— REQUIRED WORK —
Count the lines in the data below that include the word "none", then state the total and nothing besides.

[Scene change data]
[Start of Attachment]

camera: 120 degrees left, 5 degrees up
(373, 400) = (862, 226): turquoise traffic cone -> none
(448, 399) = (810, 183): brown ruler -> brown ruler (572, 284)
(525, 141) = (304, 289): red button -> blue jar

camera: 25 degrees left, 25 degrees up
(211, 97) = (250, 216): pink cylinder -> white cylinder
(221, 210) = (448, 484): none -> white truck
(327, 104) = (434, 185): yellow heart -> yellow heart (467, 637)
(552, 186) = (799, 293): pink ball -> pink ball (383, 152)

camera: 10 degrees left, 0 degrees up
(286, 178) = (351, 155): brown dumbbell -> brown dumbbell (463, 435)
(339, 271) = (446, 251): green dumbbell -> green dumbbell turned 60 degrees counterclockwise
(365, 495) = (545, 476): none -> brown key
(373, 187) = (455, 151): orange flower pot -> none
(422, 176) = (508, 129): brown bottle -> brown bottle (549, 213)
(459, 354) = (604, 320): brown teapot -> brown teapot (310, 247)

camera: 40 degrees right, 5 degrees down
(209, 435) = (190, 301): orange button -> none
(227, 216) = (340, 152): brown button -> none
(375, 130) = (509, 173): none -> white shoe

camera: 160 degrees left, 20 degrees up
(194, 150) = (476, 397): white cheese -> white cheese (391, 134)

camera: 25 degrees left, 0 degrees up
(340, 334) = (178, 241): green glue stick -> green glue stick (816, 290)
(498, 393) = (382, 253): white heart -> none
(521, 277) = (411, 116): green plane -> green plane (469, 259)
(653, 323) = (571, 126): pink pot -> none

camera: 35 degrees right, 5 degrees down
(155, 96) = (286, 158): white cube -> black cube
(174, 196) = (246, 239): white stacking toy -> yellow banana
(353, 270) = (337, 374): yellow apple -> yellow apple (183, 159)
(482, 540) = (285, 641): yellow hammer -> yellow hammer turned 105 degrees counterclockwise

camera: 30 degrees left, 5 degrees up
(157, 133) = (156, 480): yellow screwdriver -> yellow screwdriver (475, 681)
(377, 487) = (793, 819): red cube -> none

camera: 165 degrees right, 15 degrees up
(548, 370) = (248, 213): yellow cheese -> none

[End of Attachment]

— EXERCISE ANSWER —
11